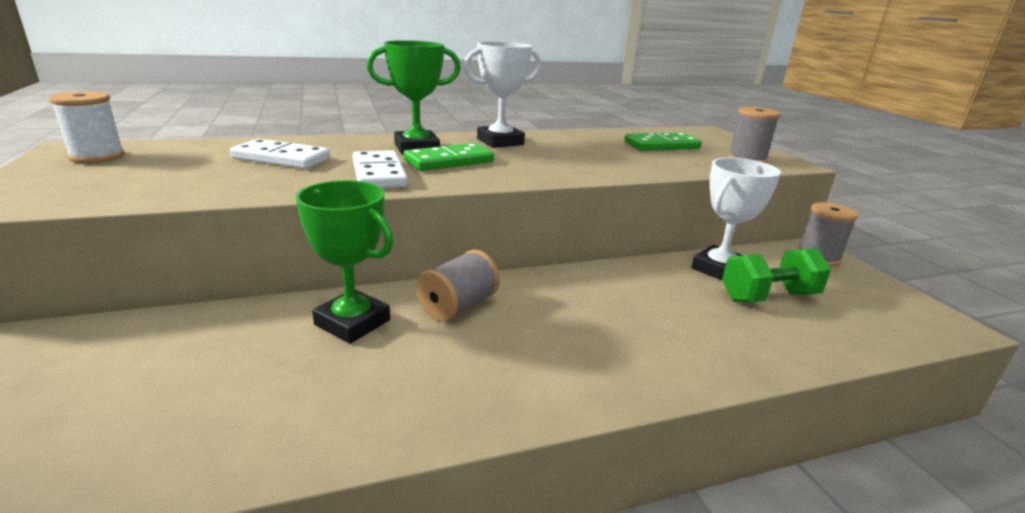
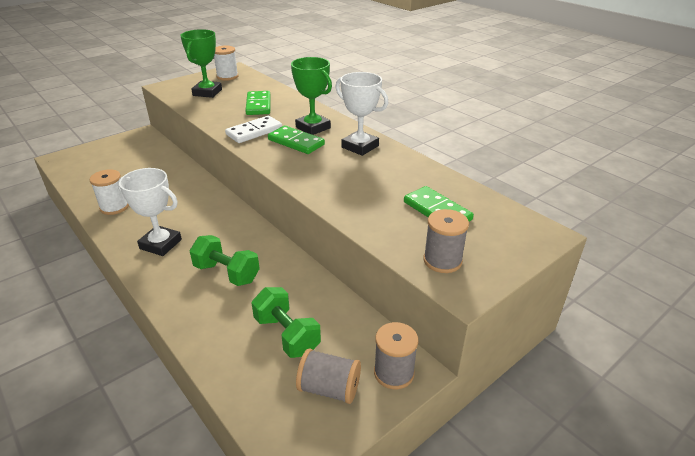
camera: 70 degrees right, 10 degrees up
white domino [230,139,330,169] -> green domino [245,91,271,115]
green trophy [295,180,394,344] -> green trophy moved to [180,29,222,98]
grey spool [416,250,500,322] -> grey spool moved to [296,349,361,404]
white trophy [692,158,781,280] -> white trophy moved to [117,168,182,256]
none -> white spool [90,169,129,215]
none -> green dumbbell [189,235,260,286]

+--

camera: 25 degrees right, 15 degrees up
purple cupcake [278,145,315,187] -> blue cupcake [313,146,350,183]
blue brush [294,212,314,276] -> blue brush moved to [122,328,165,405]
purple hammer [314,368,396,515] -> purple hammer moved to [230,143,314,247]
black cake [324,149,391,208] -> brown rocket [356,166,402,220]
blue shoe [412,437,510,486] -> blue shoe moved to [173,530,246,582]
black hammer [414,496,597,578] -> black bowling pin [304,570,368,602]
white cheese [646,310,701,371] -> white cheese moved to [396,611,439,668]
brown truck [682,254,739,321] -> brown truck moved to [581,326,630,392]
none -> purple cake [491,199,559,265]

+--

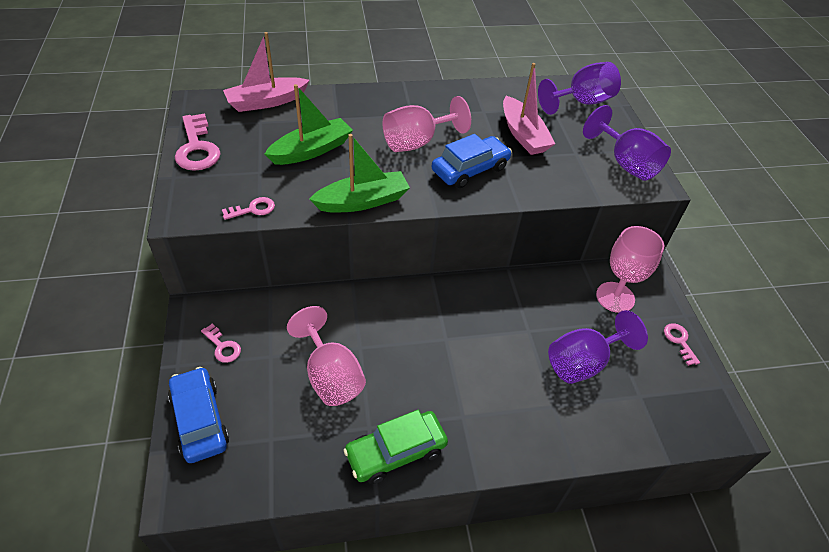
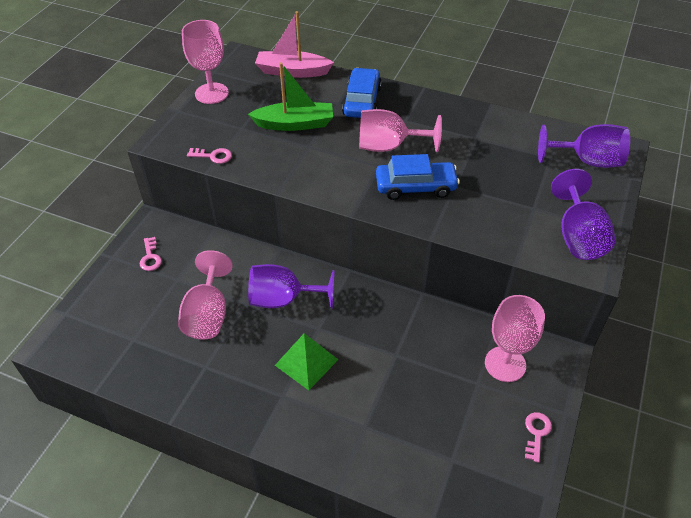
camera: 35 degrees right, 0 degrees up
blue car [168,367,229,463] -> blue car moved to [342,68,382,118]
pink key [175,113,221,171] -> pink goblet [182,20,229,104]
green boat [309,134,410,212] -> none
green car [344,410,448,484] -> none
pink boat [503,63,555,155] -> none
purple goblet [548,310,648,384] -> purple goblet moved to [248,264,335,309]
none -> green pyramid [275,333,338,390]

+--

▶ **EXERCISE BRIEF**
Of the entries above, repeat exactly the lines from the line with "camera: 70 degrees right, 10 degrees up" through the line with "none -> white spool [90,169,129,215]", both of them included.

▶ **PROBLEM SOLUTION**
camera: 70 degrees right, 10 degrees up
white domino [230,139,330,169] -> green domino [245,91,271,115]
green trophy [295,180,394,344] -> green trophy moved to [180,29,222,98]
grey spool [416,250,500,322] -> grey spool moved to [296,349,361,404]
white trophy [692,158,781,280] -> white trophy moved to [117,168,182,256]
none -> white spool [90,169,129,215]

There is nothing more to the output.